## [Record set]
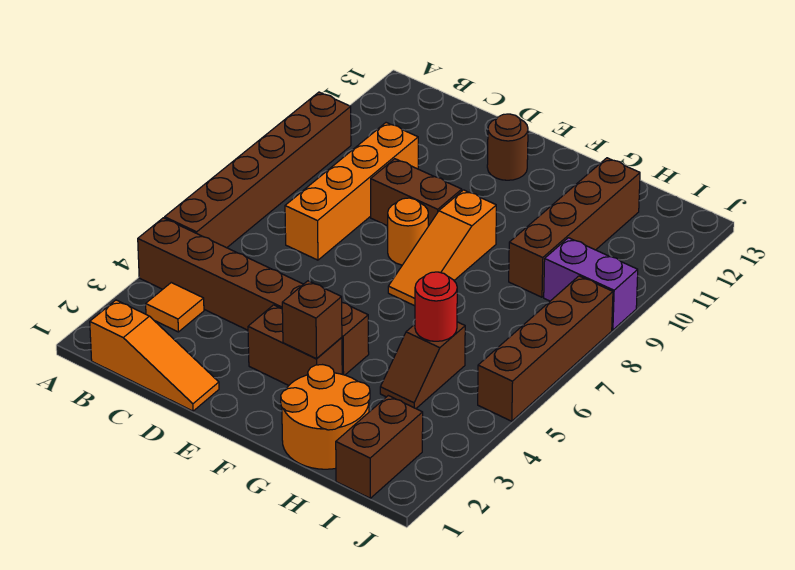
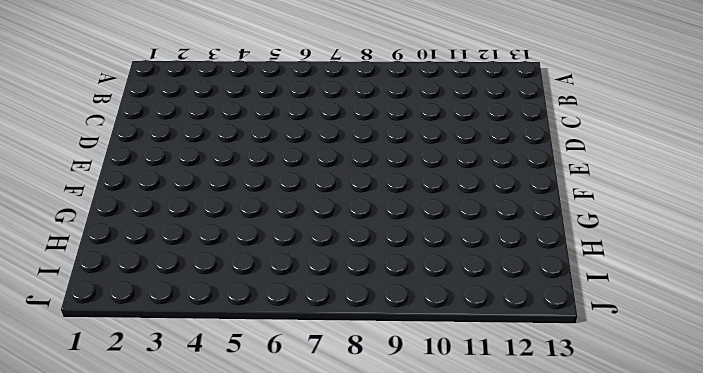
none -> brown brick A4:F4 level 1
none -> brown brick A5:A10 level 1
none -> orange slope B1:D1 level 1 top B

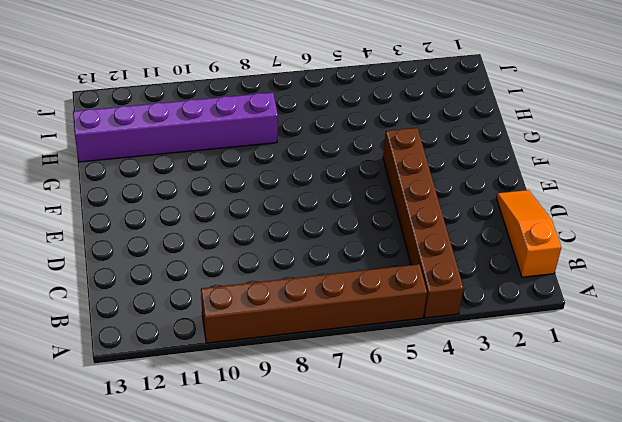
purple brick H8:H13 level 1 -> brown brick H9:H12 level 1
none -> orange tile B3 level 1
none -> orange brick C7:C10 level 1
none -> brown brick D9:E9 level 1

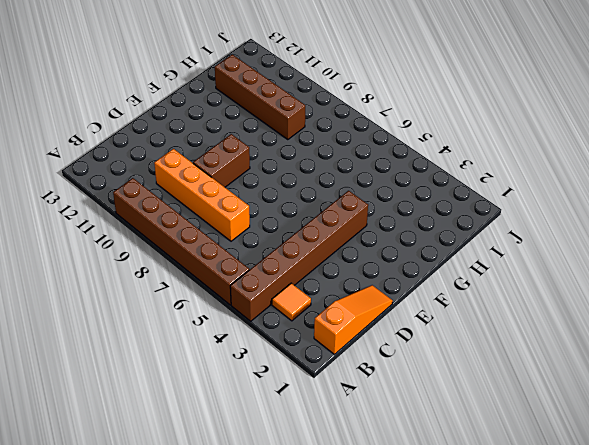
none -> brown brick E3:F3 level 1
none -> orange round brick E8 level 1
none -> brown round brick E12 level 1

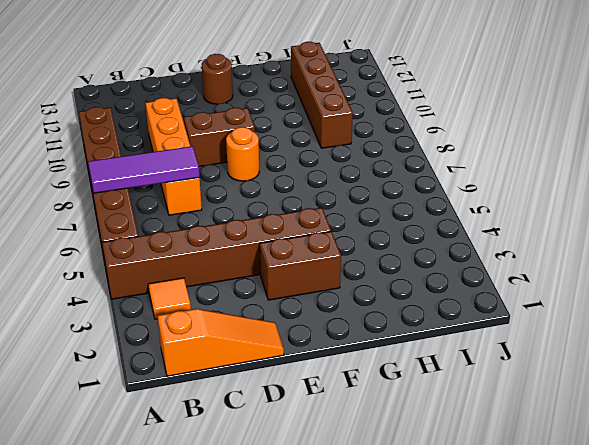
purple tile A7:C7 level 2 -> none
none -> orange slope F7:F9 level 1 top 9
none -> orange round brick G1:H2 level 1
none -> brown slope H4:H5 level 1 top 5

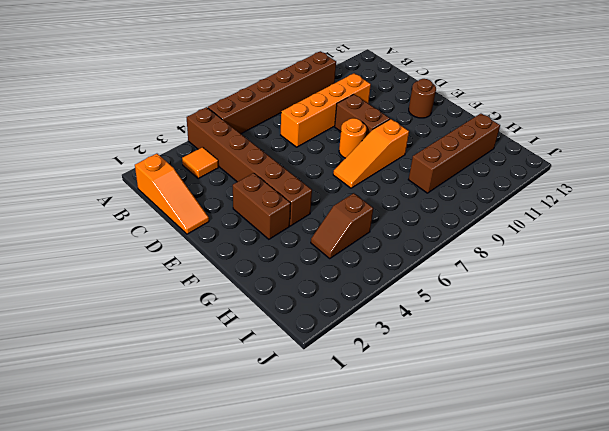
none -> orange round brick G1:H2 level 1
none -> brown brick I1:I2 level 1
none -> purple brick I9:J9 level 1

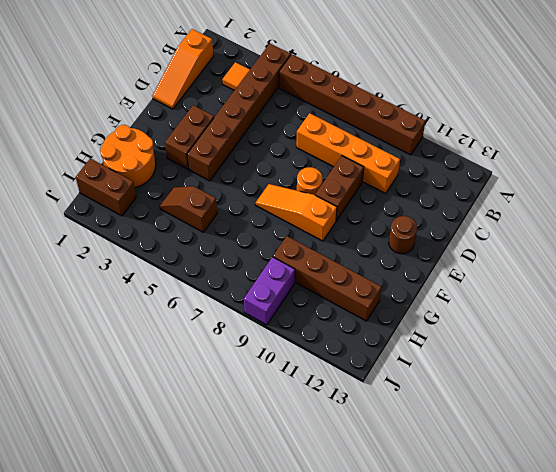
none -> brown brick J5:J8 level 1
none -> brown brick F3 level 2
none -> red round brick H5 level 2

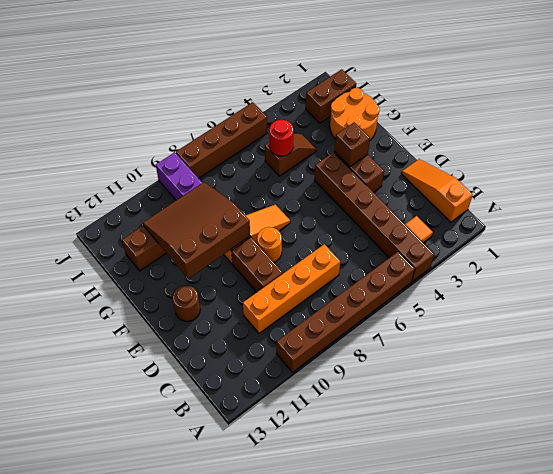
brown slope F9:H11 level 2 top F -> none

## [Your task]
Nothing but the lines from the line with "purple brick H8:H13" through the last line of the data above should be printed, exactly as written and without pictures.

## [Your solution]
purple brick H8:H13 level 1 -> brown brick H9:H12 level 1
none -> orange tile B3 level 1
none -> orange brick C7:C10 level 1
none -> brown brick D9:E9 level 1

none -> brown brick E3:F3 level 1
none -> orange round brick E8 level 1
none -> brown round brick E12 level 1

purple tile A7:C7 level 2 -> none
none -> orange slope F7:F9 level 1 top 9
none -> orange round brick G1:H2 level 1
none -> brown slope H4:H5 level 1 top 5

none -> orange round brick G1:H2 level 1
none -> brown brick I1:I2 level 1
none -> purple brick I9:J9 level 1

none -> brown brick J5:J8 level 1
none -> brown brick F3 level 2
none -> red round brick H5 level 2

brown slope F9:H11 level 2 top F -> none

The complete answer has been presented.